EXERCISE DETAILS: Beneath this task are records; print exactly the stretch of them from the line with "plant: (303, 162) -> (384, 259), moved" through the line with "window: (60, 31) -> (257, 191), moved", both ends included.

Data items

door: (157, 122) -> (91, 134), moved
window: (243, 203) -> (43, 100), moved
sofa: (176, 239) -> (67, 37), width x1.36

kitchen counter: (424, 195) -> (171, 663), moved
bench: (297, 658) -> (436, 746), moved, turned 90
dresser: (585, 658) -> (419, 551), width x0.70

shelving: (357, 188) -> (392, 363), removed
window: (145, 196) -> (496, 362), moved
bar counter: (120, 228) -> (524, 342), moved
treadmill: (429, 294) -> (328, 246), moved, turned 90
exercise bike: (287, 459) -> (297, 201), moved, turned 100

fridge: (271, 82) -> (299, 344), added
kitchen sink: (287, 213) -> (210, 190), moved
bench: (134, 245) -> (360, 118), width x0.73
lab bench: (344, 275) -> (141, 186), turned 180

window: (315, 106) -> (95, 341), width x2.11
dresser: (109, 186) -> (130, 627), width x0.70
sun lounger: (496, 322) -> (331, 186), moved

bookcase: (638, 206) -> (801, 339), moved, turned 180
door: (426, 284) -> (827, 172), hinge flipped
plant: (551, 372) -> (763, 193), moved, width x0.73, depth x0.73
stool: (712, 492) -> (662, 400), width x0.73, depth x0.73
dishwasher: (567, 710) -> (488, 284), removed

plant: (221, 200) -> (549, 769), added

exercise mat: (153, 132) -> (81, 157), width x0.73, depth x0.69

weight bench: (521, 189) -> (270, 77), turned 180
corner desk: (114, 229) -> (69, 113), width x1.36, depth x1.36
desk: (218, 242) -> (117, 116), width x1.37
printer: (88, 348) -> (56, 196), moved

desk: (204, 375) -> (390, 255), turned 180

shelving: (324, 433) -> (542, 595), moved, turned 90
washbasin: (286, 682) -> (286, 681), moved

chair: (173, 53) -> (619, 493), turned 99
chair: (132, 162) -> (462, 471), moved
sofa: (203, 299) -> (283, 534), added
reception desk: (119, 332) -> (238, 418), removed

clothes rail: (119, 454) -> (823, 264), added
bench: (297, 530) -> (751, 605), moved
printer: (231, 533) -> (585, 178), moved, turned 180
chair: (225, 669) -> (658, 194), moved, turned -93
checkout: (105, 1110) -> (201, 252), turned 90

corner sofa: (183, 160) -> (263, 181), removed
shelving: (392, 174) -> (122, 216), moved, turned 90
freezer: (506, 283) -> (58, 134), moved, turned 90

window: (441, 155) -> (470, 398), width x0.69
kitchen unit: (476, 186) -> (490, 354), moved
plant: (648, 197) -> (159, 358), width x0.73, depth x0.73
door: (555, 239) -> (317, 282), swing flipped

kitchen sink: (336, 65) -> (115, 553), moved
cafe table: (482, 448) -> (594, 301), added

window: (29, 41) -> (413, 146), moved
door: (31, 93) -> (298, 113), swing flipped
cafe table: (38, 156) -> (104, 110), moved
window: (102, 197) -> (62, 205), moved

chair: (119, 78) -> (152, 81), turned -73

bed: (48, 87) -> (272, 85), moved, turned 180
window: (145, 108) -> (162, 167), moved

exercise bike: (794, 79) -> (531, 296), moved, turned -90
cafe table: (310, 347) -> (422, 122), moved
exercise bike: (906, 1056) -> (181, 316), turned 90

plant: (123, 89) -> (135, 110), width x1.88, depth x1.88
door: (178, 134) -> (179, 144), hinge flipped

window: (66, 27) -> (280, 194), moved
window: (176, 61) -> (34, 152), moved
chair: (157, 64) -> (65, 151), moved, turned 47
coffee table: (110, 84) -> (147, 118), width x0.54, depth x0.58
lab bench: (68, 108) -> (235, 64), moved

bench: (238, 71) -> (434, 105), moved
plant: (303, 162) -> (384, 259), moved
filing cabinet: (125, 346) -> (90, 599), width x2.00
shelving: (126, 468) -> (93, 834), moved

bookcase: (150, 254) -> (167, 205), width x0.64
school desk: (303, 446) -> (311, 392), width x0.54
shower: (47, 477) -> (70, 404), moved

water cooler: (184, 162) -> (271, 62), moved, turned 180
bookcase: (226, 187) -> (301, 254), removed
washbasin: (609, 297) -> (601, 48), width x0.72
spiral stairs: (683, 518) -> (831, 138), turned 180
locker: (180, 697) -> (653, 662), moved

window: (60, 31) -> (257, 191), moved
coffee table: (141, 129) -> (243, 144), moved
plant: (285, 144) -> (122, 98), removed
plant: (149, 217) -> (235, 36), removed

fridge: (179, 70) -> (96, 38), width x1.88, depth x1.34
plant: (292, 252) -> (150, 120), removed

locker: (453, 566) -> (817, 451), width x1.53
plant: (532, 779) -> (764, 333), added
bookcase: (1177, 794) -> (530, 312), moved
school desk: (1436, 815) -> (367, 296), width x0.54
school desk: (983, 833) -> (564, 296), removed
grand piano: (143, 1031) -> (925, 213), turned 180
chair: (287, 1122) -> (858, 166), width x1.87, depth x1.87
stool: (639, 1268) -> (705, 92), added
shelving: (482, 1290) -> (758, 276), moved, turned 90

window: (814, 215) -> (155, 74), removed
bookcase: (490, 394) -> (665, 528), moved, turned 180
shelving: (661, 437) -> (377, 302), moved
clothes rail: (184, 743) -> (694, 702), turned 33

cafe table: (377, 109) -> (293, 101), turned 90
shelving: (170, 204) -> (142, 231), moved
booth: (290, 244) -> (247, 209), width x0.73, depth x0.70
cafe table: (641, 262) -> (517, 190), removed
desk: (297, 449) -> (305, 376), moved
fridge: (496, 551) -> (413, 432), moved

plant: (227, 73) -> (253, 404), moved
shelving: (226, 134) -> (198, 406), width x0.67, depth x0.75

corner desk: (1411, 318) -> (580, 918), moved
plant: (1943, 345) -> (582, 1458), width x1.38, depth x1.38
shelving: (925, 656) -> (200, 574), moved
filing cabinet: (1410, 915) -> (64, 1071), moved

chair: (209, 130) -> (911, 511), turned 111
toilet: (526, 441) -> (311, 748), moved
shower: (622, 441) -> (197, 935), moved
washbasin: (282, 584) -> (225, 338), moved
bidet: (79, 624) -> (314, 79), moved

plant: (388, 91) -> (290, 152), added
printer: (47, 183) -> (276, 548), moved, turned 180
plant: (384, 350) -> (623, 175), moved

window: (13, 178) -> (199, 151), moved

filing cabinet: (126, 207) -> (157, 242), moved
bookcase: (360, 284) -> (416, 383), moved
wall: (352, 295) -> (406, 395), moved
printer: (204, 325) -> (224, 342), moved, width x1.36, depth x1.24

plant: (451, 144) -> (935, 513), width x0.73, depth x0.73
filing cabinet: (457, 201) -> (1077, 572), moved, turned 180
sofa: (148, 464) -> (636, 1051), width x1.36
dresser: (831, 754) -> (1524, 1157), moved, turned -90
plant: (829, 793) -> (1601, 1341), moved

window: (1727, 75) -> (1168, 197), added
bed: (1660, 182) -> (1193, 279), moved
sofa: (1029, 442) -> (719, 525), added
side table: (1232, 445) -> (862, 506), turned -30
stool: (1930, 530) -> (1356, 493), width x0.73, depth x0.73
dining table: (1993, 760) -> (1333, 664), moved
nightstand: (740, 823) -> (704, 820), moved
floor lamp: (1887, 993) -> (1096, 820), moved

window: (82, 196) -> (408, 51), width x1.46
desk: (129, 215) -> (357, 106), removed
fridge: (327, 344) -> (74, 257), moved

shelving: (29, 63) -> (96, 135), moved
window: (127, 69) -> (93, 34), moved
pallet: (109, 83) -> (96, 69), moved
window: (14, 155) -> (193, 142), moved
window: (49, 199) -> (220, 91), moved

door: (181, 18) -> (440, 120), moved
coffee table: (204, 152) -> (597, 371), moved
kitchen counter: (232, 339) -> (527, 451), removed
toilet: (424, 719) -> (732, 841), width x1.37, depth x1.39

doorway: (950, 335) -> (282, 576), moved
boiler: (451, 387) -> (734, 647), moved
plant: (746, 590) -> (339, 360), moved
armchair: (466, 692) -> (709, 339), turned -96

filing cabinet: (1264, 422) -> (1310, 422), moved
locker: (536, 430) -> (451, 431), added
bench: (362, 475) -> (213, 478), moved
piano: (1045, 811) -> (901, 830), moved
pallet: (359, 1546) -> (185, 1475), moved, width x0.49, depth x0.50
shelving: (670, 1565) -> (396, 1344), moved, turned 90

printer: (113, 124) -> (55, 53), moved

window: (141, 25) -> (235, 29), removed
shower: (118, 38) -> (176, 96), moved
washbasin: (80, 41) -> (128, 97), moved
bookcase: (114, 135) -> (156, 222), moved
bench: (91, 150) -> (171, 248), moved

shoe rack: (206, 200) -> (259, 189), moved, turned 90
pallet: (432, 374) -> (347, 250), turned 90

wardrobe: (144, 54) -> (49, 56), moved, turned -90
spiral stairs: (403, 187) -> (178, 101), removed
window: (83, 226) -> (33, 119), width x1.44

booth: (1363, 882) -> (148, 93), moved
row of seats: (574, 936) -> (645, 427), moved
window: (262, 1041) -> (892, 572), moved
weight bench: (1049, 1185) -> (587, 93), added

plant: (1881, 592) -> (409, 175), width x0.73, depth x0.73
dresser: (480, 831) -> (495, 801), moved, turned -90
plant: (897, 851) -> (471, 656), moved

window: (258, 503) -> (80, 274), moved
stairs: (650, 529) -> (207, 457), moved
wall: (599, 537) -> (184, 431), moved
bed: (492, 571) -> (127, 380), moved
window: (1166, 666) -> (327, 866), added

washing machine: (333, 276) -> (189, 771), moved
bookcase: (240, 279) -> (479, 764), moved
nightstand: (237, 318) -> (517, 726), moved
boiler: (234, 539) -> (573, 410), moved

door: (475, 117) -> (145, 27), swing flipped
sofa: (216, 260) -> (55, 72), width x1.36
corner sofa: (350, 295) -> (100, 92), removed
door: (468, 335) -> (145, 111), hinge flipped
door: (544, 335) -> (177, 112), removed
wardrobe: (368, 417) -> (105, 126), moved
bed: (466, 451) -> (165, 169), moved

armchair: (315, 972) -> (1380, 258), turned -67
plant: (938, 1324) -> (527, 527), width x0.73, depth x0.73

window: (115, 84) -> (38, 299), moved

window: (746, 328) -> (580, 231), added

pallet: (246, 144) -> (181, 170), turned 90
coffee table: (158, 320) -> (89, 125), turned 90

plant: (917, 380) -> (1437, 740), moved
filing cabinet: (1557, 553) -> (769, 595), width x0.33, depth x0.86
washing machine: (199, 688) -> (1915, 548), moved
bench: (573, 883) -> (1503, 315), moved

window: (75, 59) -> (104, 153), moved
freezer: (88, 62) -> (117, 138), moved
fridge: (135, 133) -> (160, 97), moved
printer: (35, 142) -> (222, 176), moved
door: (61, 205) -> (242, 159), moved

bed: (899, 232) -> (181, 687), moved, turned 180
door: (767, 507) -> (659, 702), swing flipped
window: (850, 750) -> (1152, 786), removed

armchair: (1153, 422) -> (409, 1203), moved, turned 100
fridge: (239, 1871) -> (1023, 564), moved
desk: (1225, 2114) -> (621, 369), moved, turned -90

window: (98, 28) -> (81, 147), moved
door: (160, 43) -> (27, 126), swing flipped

COMPLETED EXERCISE:
plant: (303, 162) -> (384, 259), moved
filing cabinet: (125, 346) -> (90, 599), width x2.00
shelving: (126, 468) -> (93, 834), moved

bookcase: (150, 254) -> (167, 205), width x0.64
school desk: (303, 446) -> (311, 392), width x0.54
shower: (47, 477) -> (70, 404), moved

water cooler: (184, 162) -> (271, 62), moved, turned 180
bookcase: (226, 187) -> (301, 254), removed
washbasin: (609, 297) -> (601, 48), width x0.72
spiral stairs: (683, 518) -> (831, 138), turned 180
locker: (180, 697) -> (653, 662), moved

window: (60, 31) -> (257, 191), moved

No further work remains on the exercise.